[Collected data entries]
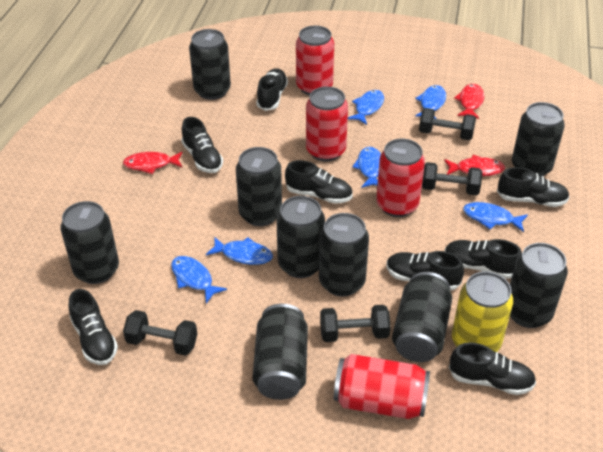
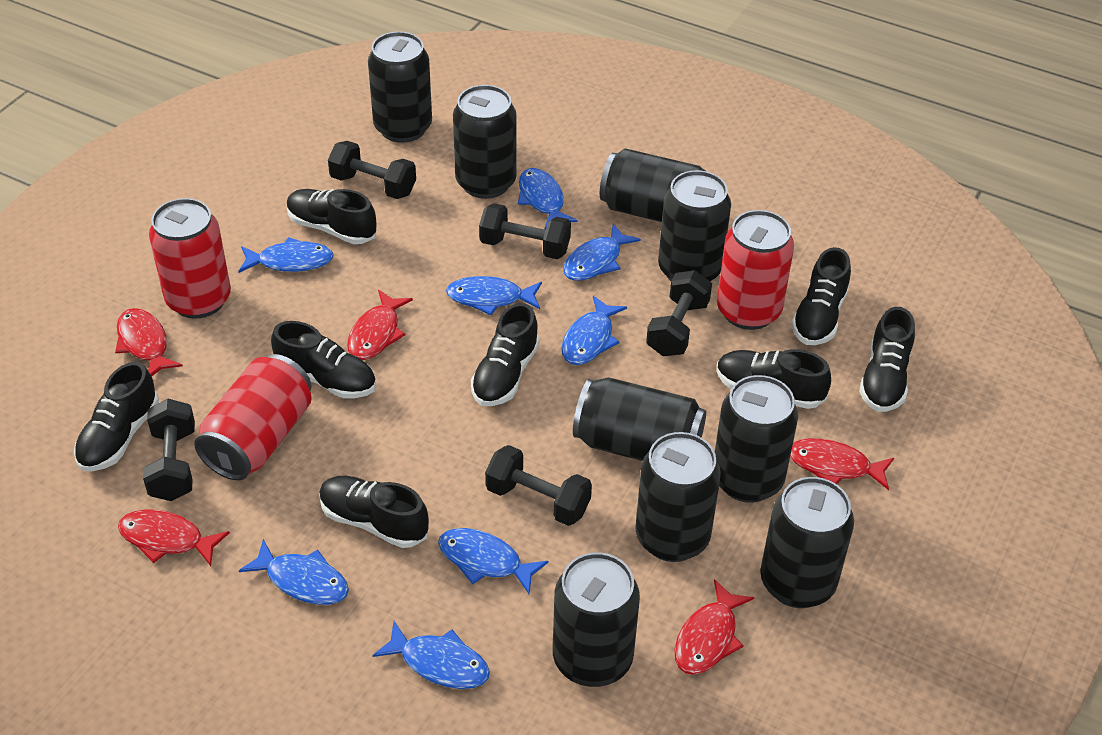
black dumbbell: 4 -> 5
blue fish: 6 -> 8
red can: 4 -> 3
red fish: 3 -> 5
yellow can: 1 -> 0

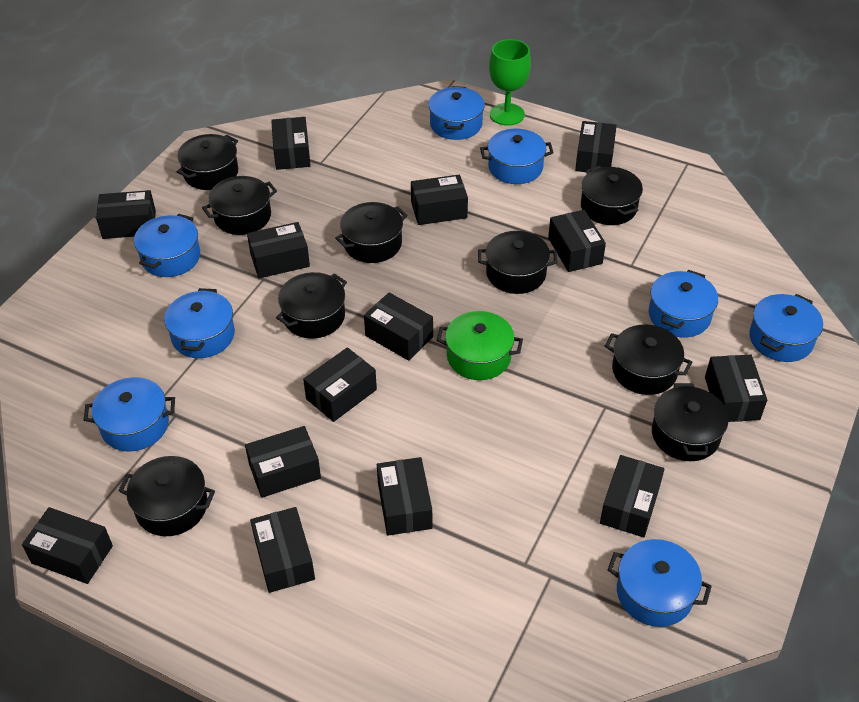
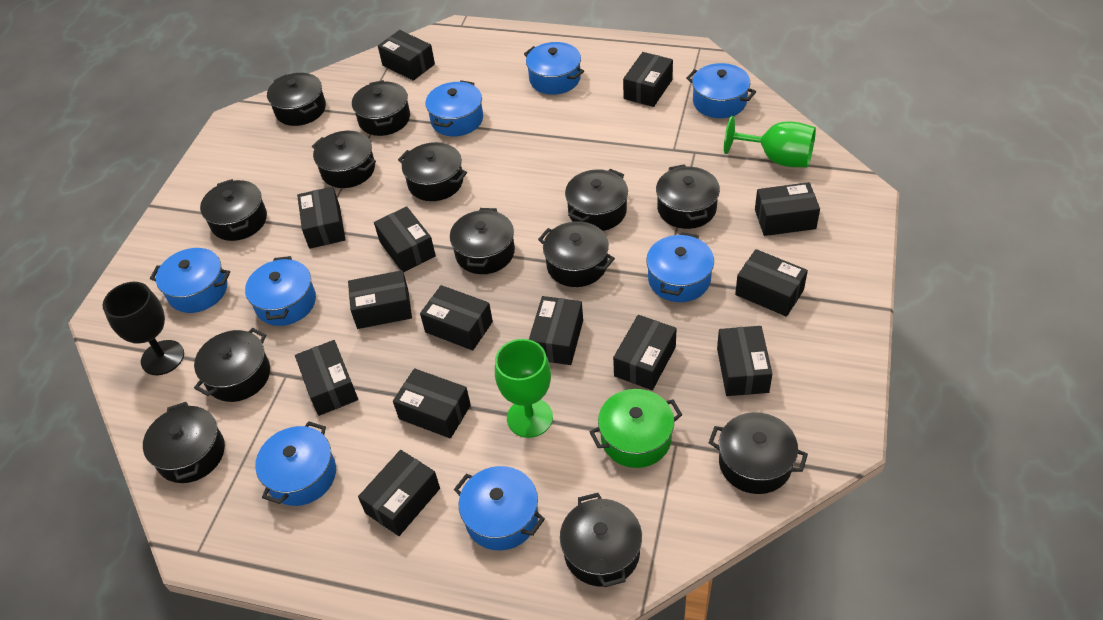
black goblet: 0 -> 1
black pot: 9 -> 13
green goblet: 1 -> 2

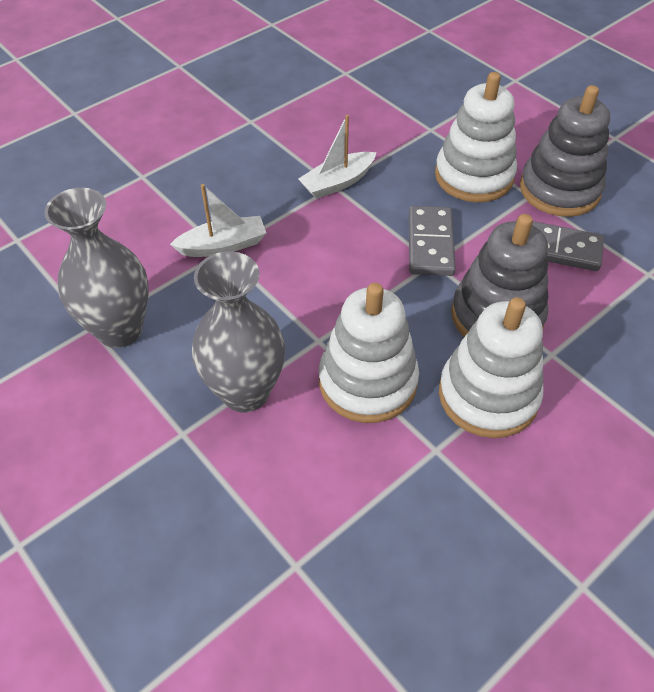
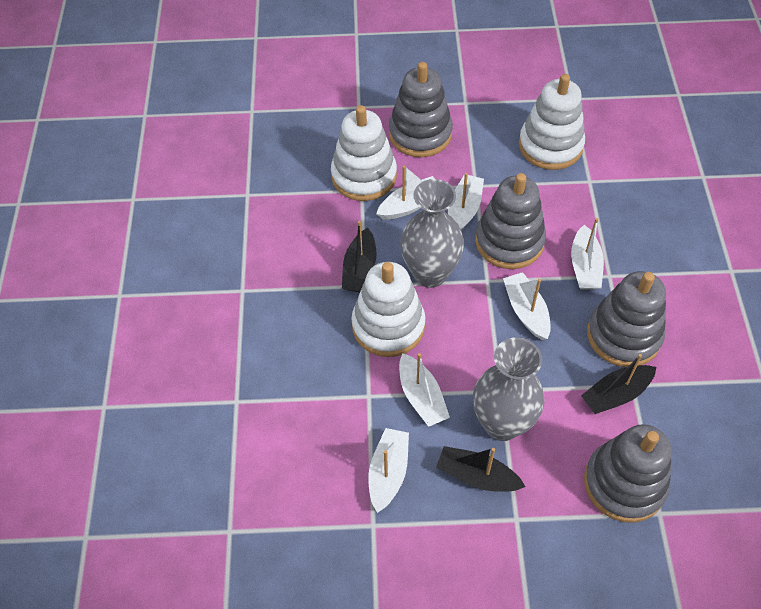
black boat: 0 -> 3
grey domino: 2 -> 0
grey stacking toy: 2 -> 4
white boat: 2 -> 6

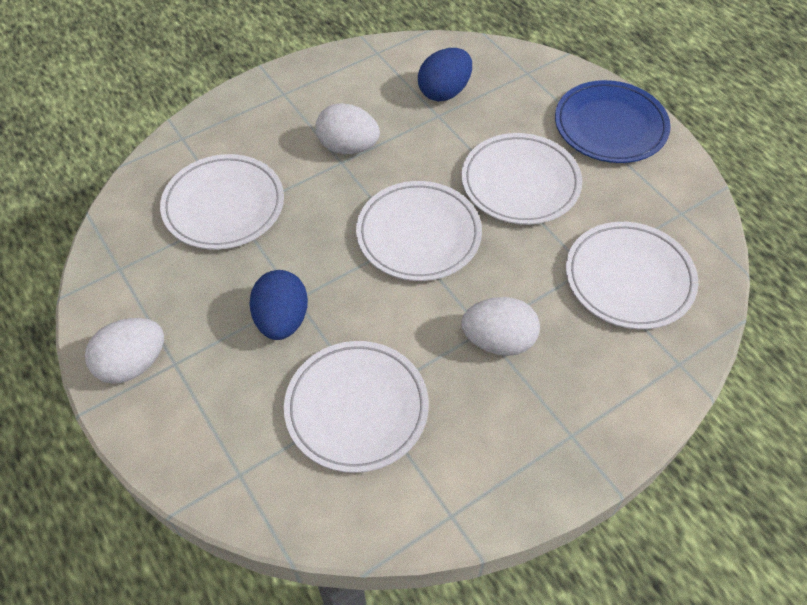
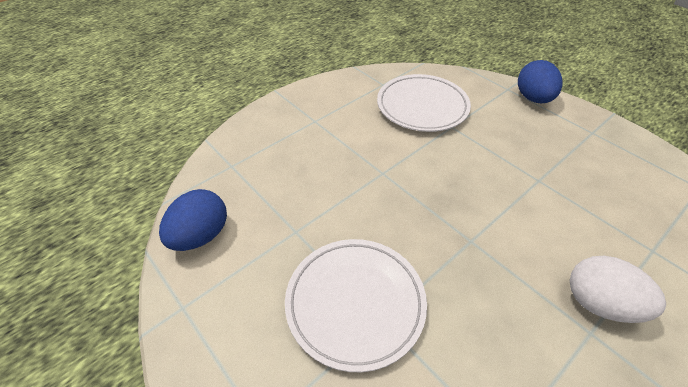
blue plate: 1 -> 0
white egg: 3 -> 1
white plate: 5 -> 2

▶ YOUR INSTRUCTIONS:
Omit the pictures, then give every record back exactly as it stands.

▶ ANSWER TO THIS EXERCISE:
black dumbbell: 4 -> 5
blue fish: 6 -> 8
red can: 4 -> 3
red fish: 3 -> 5
yellow can: 1 -> 0

black goblet: 0 -> 1
black pot: 9 -> 13
green goblet: 1 -> 2

black boat: 0 -> 3
grey domino: 2 -> 0
grey stacking toy: 2 -> 4
white boat: 2 -> 6

blue plate: 1 -> 0
white egg: 3 -> 1
white plate: 5 -> 2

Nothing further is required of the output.